When you repeat the entries below, please keep them exact and leave out the pictures.

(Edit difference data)
== Segment start ==
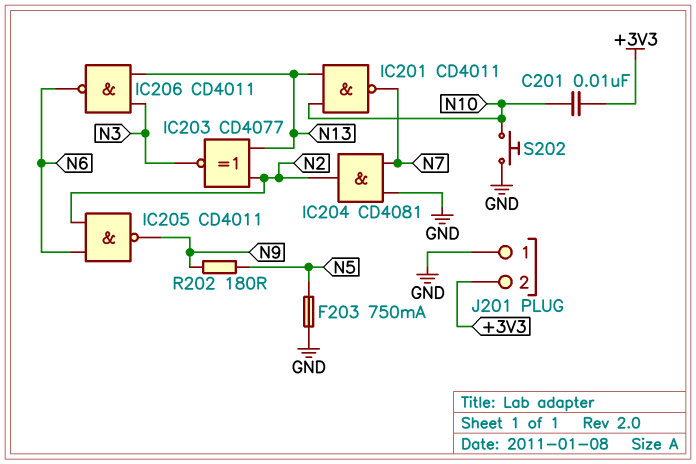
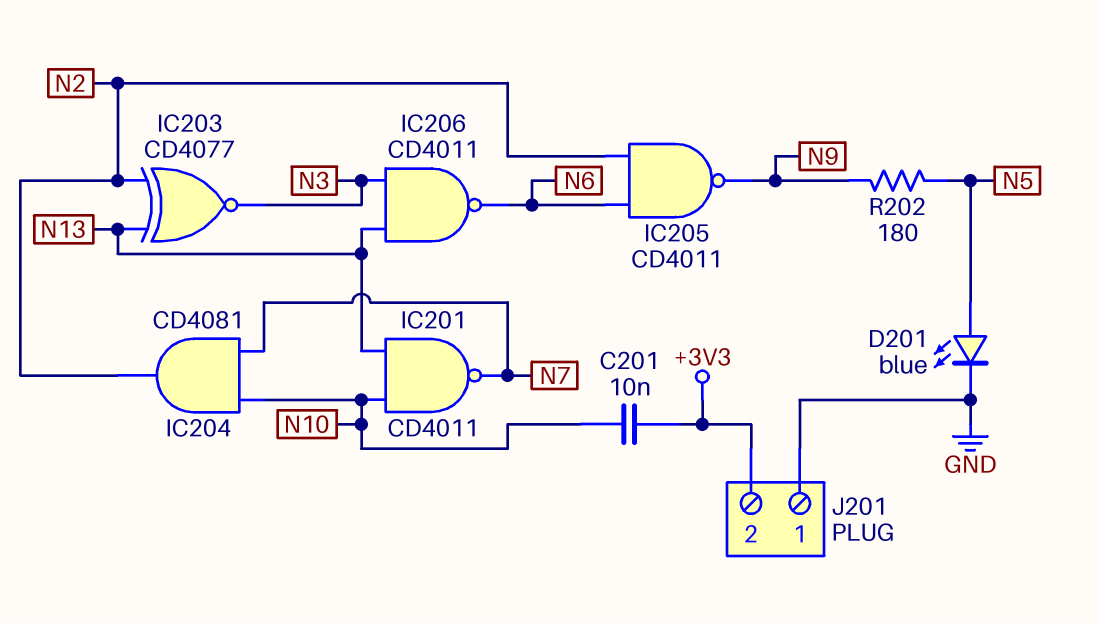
D201: none -> LED blue (A N5, K GND)
F203: 750mA (GND, N5) -> none
IC204: AND CD4081 (in GND, in N7, out N2) -> AND CD4081 (in N7, in N10, out N2)
S202: button (GND, N10) -> none

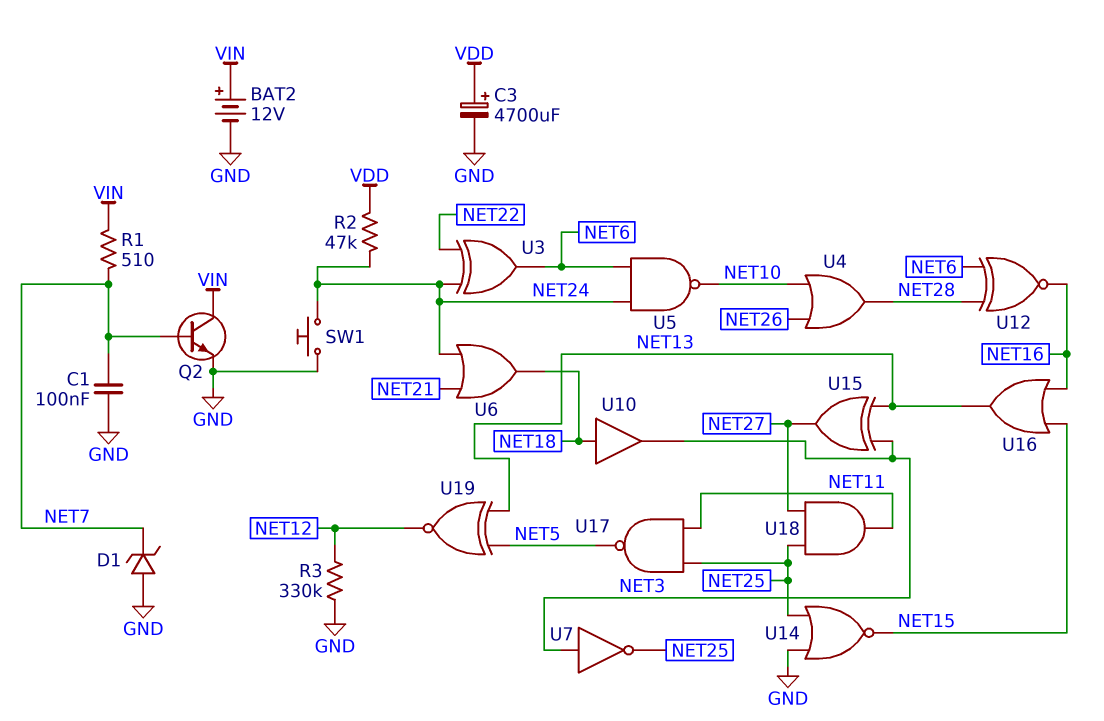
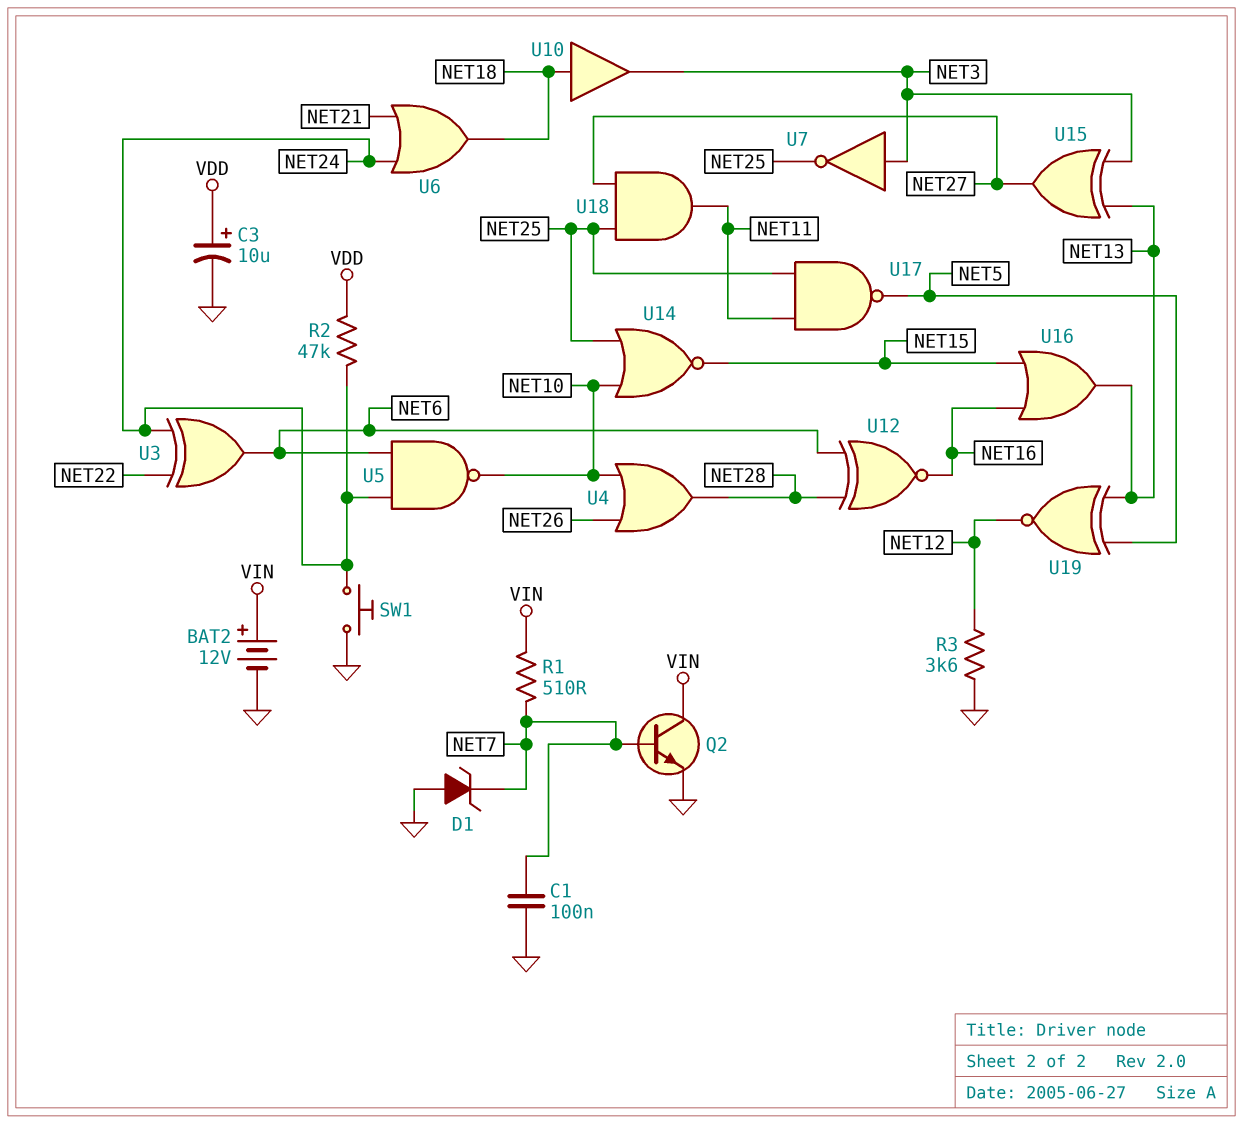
C3: 4700uF (plus VDD, minus GND) -> 10uF (plus VDD, minus GND)
R3: 330k (GND, NET12) -> 3.6k (GND, NET12)
U14: NOR (in GND, in NET25, out NET15) -> NOR (in NET10, in NET25, out NET15)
== Segment end ==
SOLVED PROBLEM =
D201: none -> LED blue (A N5, K GND)
F203: 750mA (GND, N5) -> none
IC204: AND CD4081 (in GND, in N7, out N2) -> AND CD4081 (in N7, in N10, out N2)
S202: button (GND, N10) -> none

C3: 4700uF (plus VDD, minus GND) -> 10uF (plus VDD, minus GND)
R3: 330k (GND, NET12) -> 3.6k (GND, NET12)
U14: NOR (in GND, in NET25, out NET15) -> NOR (in NET10, in NET25, out NET15)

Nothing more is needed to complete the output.